— RECORDS SUPPLIED —
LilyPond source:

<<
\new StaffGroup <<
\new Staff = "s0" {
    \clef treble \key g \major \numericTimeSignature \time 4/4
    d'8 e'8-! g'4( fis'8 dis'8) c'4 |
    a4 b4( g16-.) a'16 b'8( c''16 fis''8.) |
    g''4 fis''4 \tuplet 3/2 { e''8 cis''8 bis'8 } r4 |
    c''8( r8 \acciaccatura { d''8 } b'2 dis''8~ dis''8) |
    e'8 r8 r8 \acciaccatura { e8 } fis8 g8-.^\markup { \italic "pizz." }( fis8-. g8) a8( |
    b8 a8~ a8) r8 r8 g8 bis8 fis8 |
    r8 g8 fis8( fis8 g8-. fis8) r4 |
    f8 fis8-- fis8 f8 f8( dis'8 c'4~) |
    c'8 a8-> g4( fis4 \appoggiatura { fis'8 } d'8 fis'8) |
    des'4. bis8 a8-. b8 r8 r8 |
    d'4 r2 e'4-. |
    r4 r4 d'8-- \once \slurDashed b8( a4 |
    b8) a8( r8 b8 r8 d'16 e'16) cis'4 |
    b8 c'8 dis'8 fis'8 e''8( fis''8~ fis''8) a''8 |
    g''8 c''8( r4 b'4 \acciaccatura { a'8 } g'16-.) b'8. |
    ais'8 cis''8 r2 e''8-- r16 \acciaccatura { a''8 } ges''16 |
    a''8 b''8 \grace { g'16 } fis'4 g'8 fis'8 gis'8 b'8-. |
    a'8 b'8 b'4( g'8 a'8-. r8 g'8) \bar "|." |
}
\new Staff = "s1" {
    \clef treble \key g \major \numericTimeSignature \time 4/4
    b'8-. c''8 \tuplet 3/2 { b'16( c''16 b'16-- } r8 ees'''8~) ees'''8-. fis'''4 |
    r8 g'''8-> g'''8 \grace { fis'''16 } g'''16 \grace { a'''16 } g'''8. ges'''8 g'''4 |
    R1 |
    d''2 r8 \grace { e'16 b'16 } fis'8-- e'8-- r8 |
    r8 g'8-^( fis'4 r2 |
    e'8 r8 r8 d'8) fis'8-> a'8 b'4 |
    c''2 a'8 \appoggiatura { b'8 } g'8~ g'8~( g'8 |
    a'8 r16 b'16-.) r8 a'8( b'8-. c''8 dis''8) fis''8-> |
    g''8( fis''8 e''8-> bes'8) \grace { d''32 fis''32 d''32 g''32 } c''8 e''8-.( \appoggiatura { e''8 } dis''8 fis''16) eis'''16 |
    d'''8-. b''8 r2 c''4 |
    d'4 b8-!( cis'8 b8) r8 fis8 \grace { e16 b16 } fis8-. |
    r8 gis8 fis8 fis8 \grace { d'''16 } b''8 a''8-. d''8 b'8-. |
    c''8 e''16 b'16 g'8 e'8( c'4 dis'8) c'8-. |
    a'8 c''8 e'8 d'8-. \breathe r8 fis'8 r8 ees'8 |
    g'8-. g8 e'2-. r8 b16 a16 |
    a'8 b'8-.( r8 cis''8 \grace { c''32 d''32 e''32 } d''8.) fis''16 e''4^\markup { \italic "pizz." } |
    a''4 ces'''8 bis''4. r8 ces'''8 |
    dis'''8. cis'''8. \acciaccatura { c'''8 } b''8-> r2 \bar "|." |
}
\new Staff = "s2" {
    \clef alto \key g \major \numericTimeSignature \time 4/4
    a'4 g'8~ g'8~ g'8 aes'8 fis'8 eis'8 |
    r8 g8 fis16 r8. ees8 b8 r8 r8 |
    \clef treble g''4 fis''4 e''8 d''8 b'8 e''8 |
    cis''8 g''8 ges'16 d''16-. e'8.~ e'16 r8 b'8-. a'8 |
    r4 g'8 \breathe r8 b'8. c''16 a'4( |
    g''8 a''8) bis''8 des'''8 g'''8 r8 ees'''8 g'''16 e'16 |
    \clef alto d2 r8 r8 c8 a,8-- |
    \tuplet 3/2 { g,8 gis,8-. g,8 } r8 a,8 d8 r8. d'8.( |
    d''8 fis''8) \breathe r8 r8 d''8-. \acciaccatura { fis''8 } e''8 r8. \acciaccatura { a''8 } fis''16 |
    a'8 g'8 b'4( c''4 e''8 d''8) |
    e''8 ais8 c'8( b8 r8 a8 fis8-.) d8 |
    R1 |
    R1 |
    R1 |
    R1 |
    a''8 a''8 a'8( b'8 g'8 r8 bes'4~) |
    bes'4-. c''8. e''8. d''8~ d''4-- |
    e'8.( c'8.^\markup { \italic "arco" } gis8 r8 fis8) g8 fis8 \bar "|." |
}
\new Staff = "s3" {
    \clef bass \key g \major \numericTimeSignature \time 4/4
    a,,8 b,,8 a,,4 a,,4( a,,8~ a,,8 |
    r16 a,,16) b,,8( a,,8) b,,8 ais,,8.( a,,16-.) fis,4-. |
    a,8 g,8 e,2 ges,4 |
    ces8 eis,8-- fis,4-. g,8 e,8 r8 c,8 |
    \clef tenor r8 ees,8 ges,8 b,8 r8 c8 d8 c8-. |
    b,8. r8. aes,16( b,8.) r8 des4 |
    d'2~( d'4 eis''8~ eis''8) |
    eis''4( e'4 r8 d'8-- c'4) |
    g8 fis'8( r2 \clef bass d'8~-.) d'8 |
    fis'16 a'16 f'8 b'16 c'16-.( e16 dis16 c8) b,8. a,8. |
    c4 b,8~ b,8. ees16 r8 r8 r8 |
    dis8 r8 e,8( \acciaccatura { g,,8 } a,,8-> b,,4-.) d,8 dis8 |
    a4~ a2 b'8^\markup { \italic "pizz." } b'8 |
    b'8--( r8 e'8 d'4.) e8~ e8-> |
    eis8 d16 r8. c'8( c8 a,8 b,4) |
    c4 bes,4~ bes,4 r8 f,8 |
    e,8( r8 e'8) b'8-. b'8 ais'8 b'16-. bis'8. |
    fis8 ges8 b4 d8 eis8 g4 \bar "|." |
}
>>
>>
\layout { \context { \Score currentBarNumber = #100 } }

— DIRECTIONS FOR THIS TASK —
Pick out every line in the rows above that contains the string "grace". Case counts.

— RESULT OF THIS EXERCISE —
    a''8 b''8 \grace { g'16 } fis'4 g'8 fis'8 gis'8 b'8-. |
    r8 g'''8-> g'''8 \grace { fis'''16 } g'''16 \grace { a'''16 } g'''8. ges'''8 g'''4 |
    d''2 r8 \grace { e'16 b'16 } fis'8-- e'8-- r8 |
    g''8( fis''8 e''8-> bes'8) \grace { d''32 fis''32 d''32 g''32 } c''8 e''8-.( \appoggiatura { e''8 } dis''8 fis''16) eis'''16 |
    d'4 b8-!( cis'8 b8) r8 fis8 \grace { e16 b16 } fis8-. |
    r8 gis8 fis8 fis8 \grace { d'''16 } b''8 a''8-. d''8 b'8-. |
    a'8 b'8-.( r8 cis''8 \grace { c''32 d''32 e''32 } d''8.) fis''16 e''4^\markup { \italic "pizz." } |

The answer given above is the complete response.